Data for review:
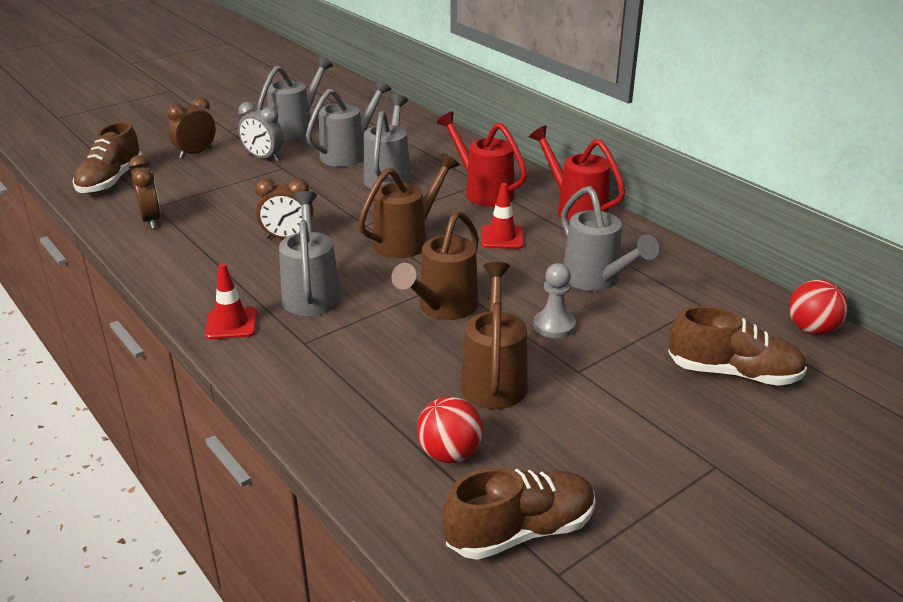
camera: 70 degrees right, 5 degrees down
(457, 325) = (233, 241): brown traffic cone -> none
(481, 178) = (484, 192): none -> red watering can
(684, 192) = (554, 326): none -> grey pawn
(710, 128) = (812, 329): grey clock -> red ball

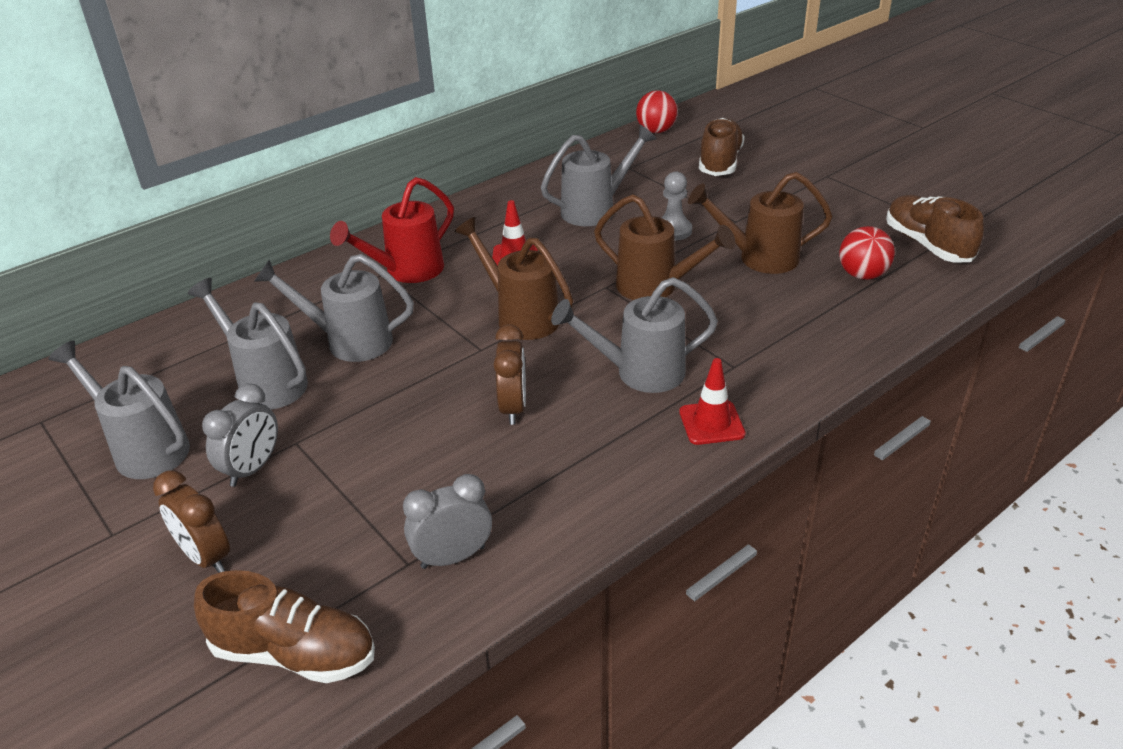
camera: 90 degrees left, 5 degrees up
(151, 220) = (453, 557): brown clock -> grey clock
(576, 209) = (456, 217): red watering can -> none

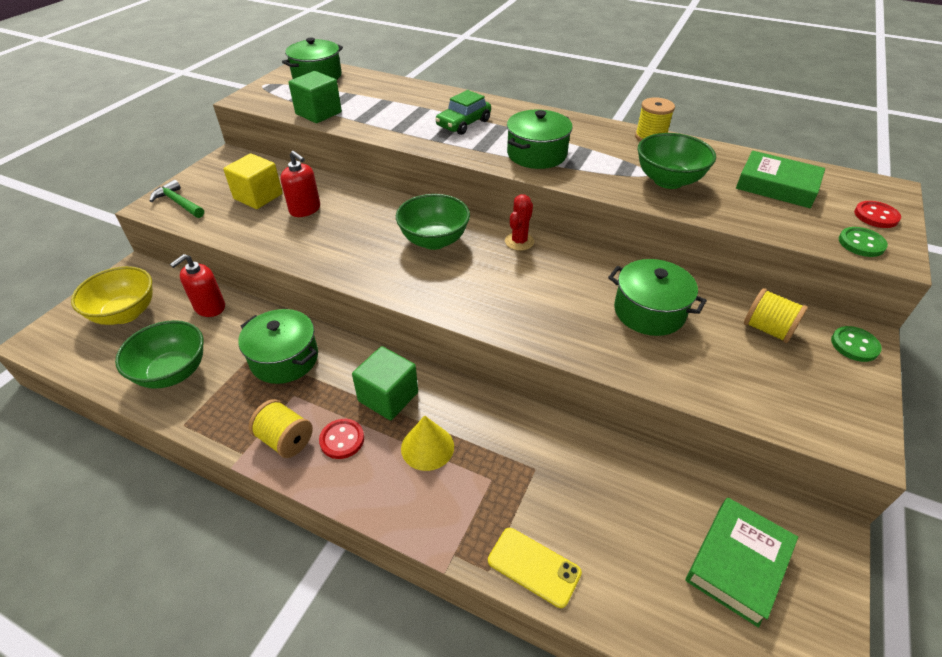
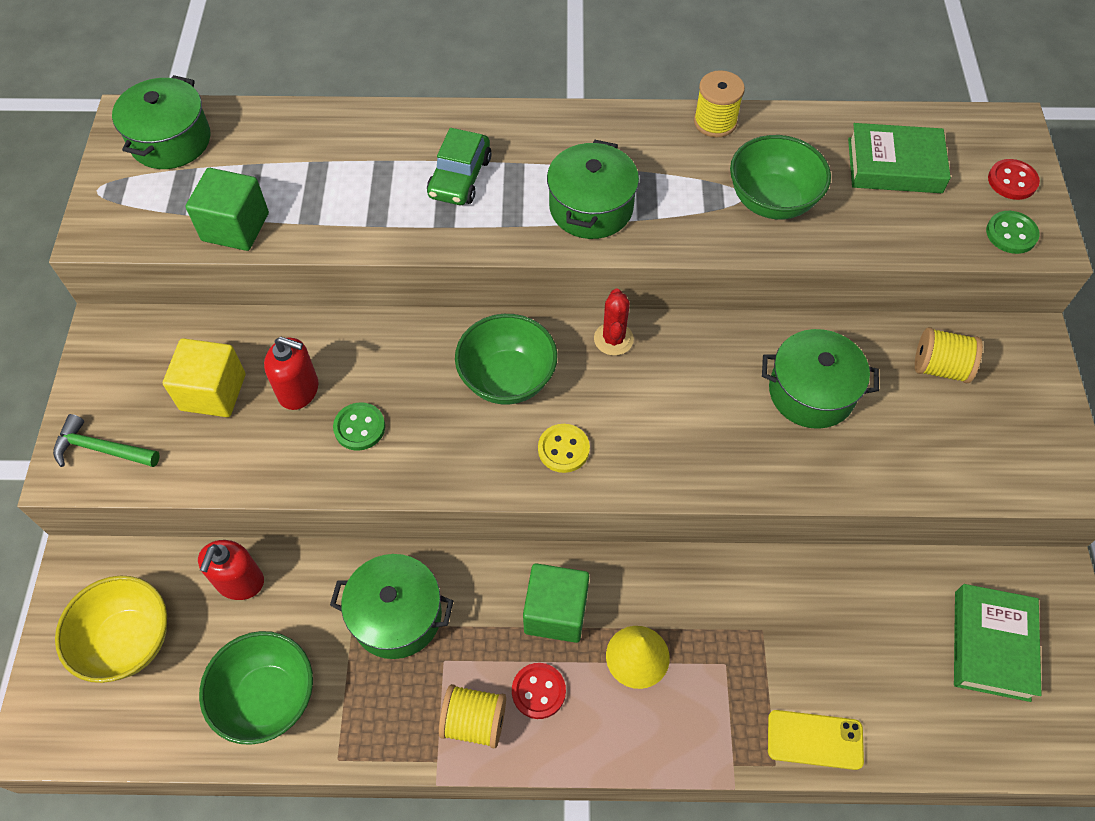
camera: 25 degrees left, 15 degrees up
(444, 286) = (563, 449): none -> yellow button
(854, 345) = (1028, 355): green button -> green button (359, 427)

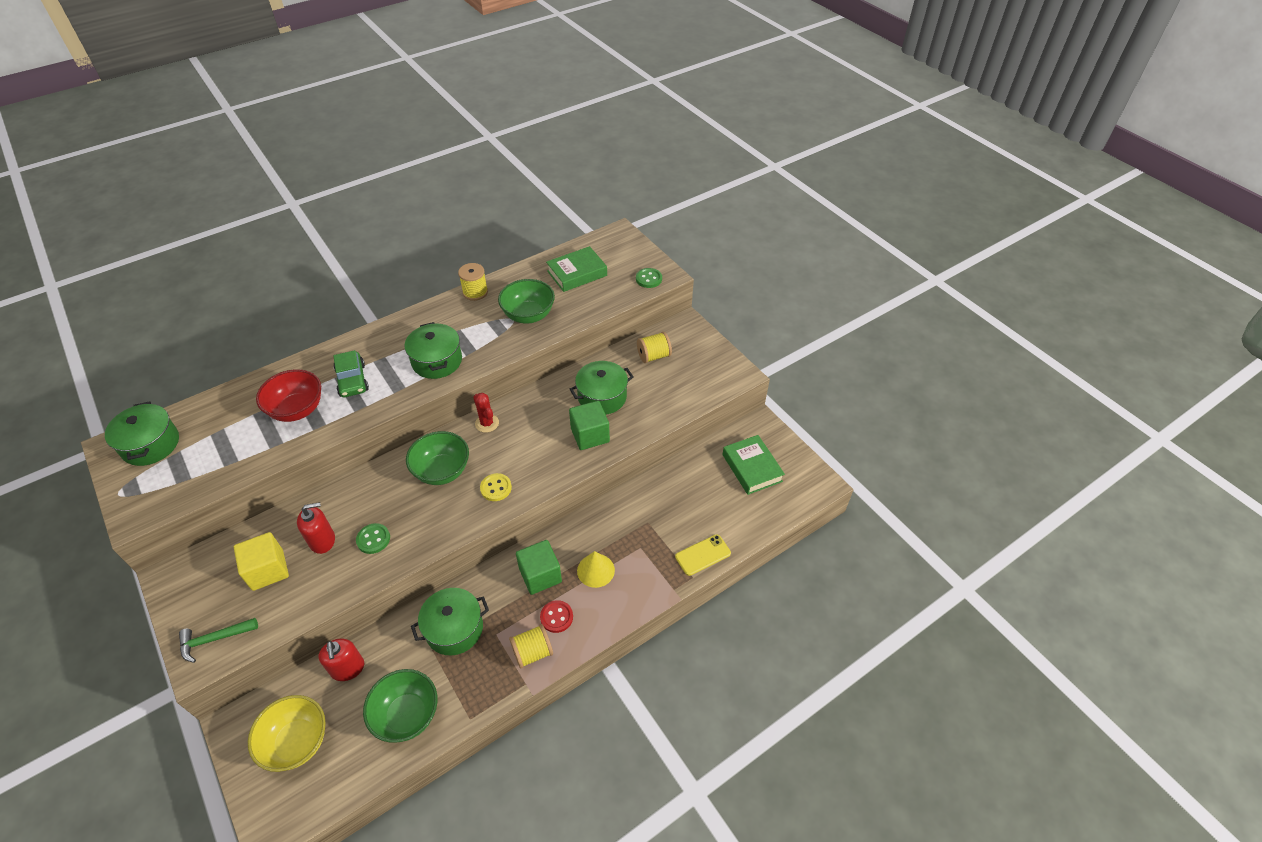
camera: 35 degrees left, 10 degrees down
(235, 227) = (230, 469): green cube -> green cube (590, 435)
(365, 185) = (297, 410): none -> red bowl
(1012, 181) = (634, 256): red button -> none

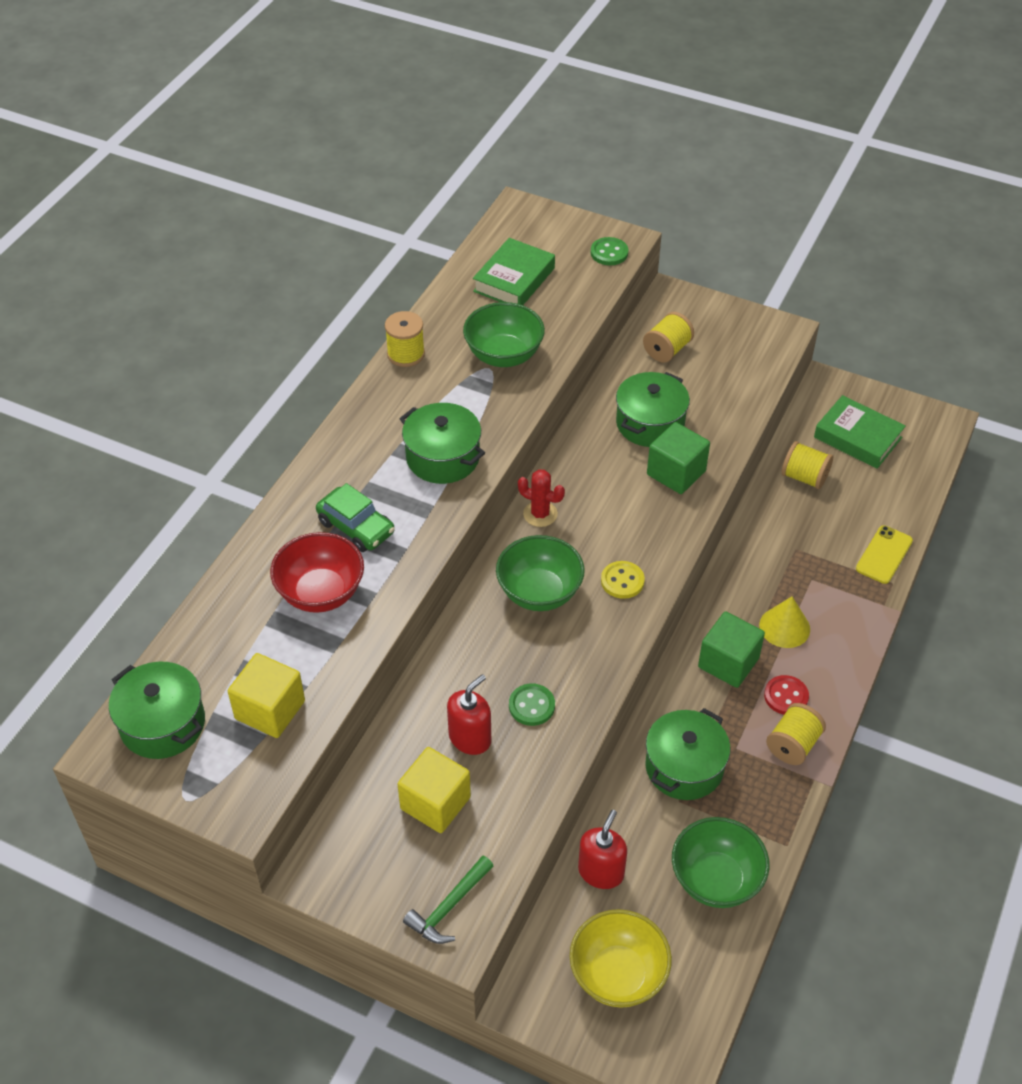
camera: 30 degrees left, 0 degrees up
(206, 464) = (270, 710): none -> yellow cube
(348, 668) = (601, 872): red soap dispenser -> red soap dispenser turned 105 degrees counterclockwise
(694, 478) = (804, 477): none -> yellow spool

Exercise objective:
Could you give again, word for word, the line with "(348, 668) = (601, 872): red" and all lines after it through the end of the data? Leave out everything else.

Reply to the exercise:
(348, 668) = (601, 872): red soap dispenser -> red soap dispenser turned 105 degrees counterclockwise
(694, 478) = (804, 477): none -> yellow spool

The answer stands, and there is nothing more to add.